[SOURCE RECORDS]
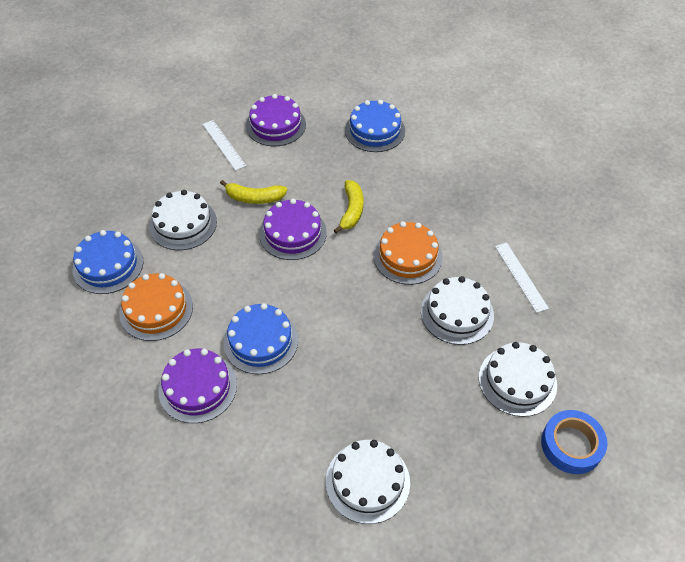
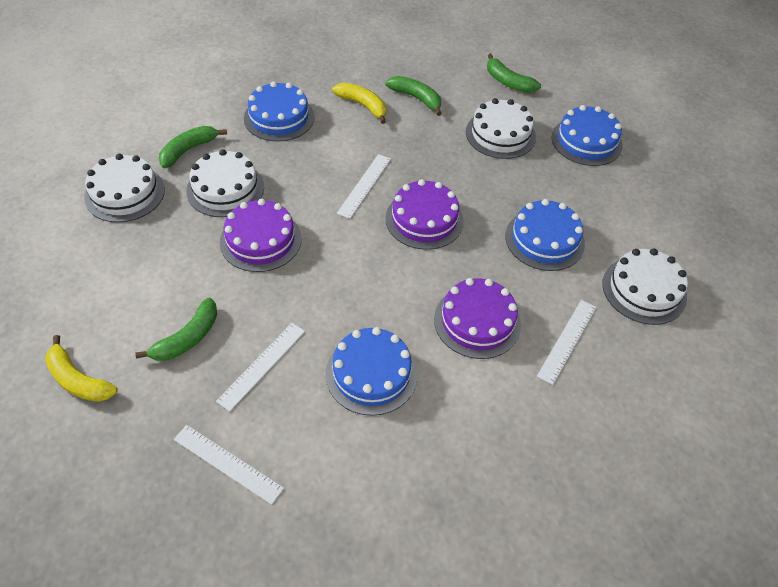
blue cake: 3 -> 4
blue tape: 1 -> 0
green banana: 0 -> 4
orange cake: 2 -> 0
white ruler: 2 -> 4

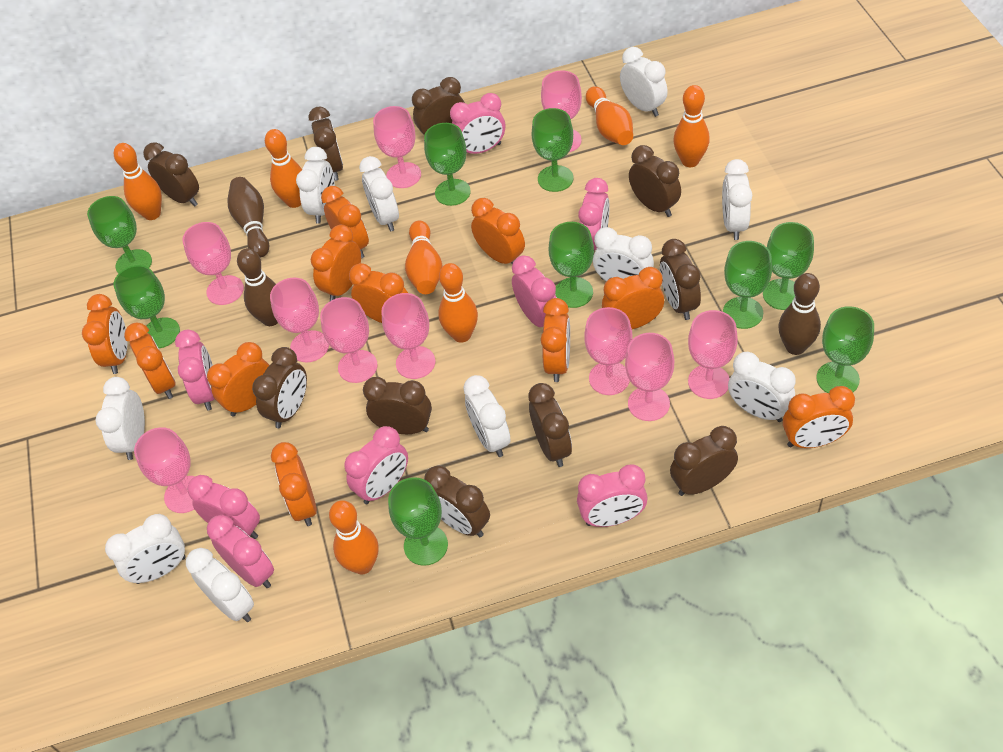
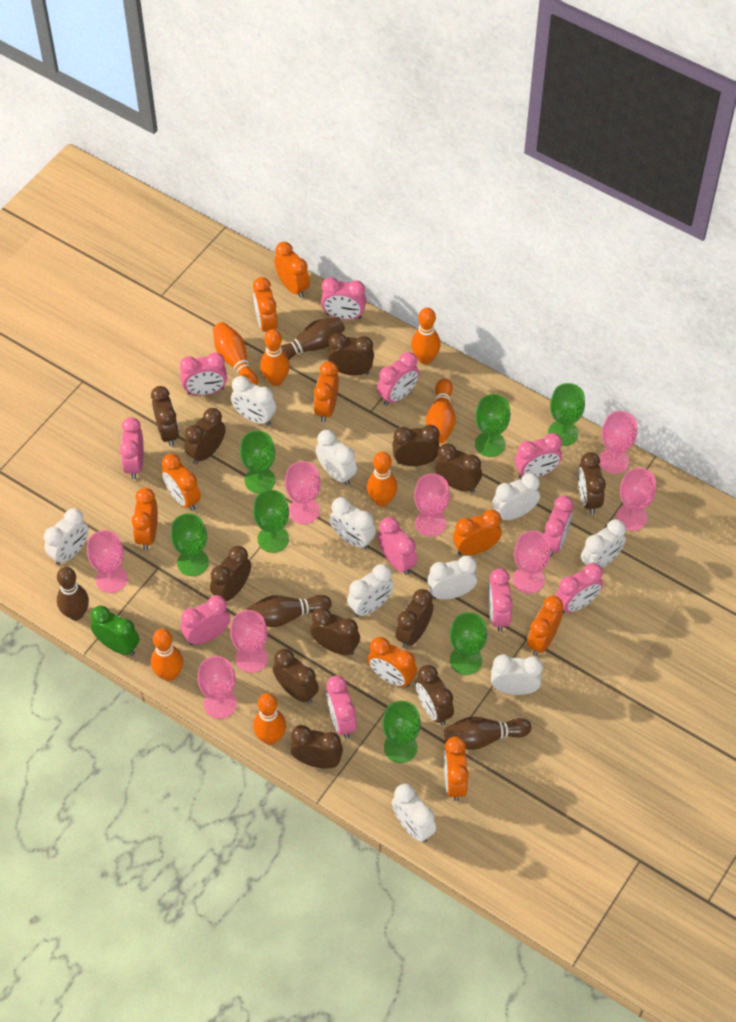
brown bowling pin: 3 -> 4
brown clock: 10 -> 12
green clock: 0 -> 1
green goblet: 9 -> 7
orange clock: 11 -> 9
pink clock: 8 -> 11
pink goblet: 10 -> 8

[WORK TO BE COMPLETED] Starting from the line with "green clock: 0 -> 1" and ending with the final line of the data, quote every line exactly, both ends included.

[PROBLEM SOLUTION]
green clock: 0 -> 1
green goblet: 9 -> 7
orange clock: 11 -> 9
pink clock: 8 -> 11
pink goblet: 10 -> 8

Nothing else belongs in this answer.